Exercise details: Print nothing but the lines below starting at the line that holds "C7: none -> 150pF (DGND, VP)" and ending at the line that holds "C9: 15uF (SPK, VX)", including both, each exactly as written.

Record excerpts:
──────
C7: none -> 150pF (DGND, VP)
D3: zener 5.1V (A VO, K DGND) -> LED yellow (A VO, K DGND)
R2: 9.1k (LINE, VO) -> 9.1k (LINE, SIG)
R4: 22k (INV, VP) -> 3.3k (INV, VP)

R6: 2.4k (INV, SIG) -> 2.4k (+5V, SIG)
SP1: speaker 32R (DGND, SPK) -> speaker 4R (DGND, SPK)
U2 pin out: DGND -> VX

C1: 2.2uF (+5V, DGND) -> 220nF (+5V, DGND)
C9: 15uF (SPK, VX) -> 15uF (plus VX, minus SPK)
──────
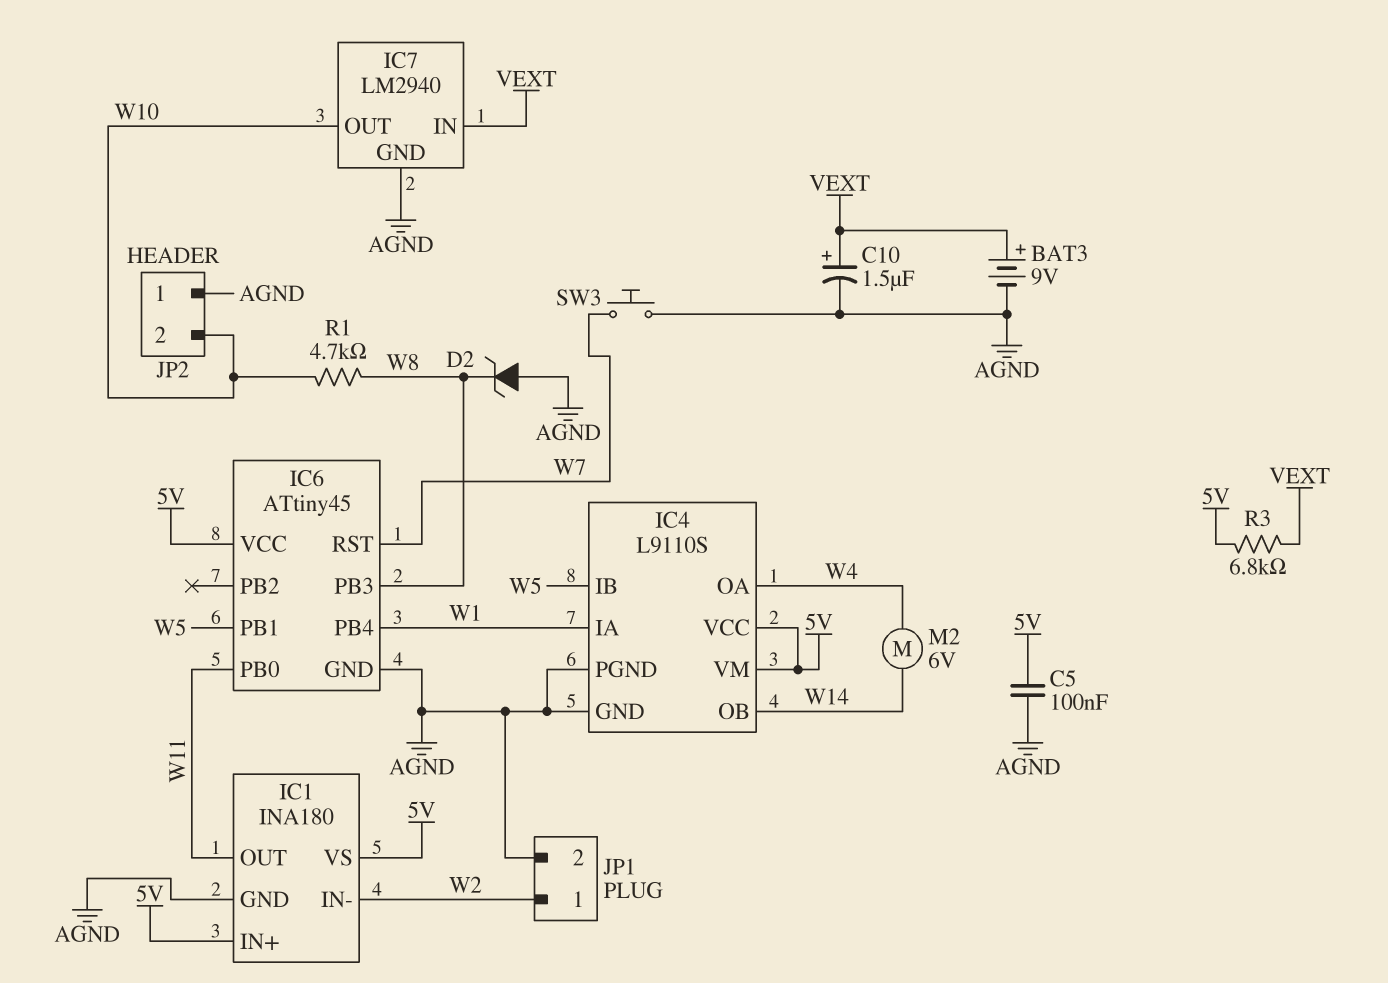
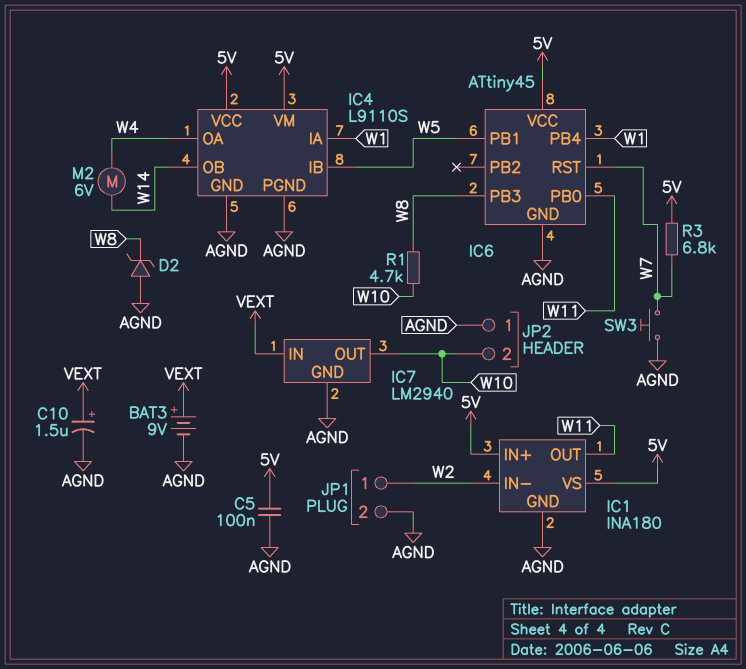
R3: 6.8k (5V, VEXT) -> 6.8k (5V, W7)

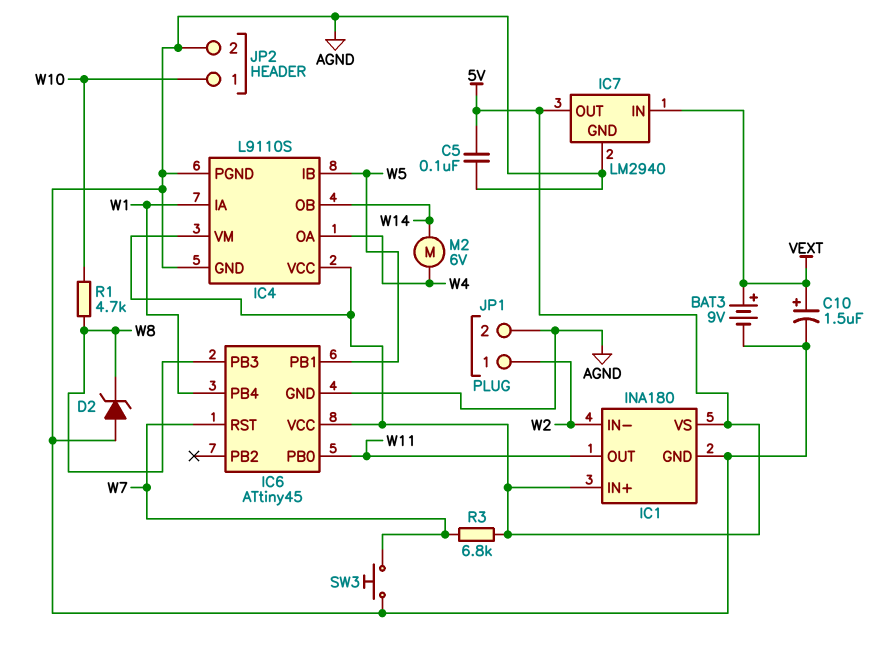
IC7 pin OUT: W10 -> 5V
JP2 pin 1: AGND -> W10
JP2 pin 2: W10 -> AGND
──────
Answer box:
C7: none -> 150pF (DGND, VP)
D3: zener 5.1V (A VO, K DGND) -> LED yellow (A VO, K DGND)
R2: 9.1k (LINE, VO) -> 9.1k (LINE, SIG)
R4: 22k (INV, VP) -> 3.3k (INV, VP)

R6: 2.4k (INV, SIG) -> 2.4k (+5V, SIG)
SP1: speaker 32R (DGND, SPK) -> speaker 4R (DGND, SPK)
U2 pin out: DGND -> VX

C1: 2.2uF (+5V, DGND) -> 220nF (+5V, DGND)
C9: 15uF (SPK, VX) -> 15uF (plus VX, minus SPK)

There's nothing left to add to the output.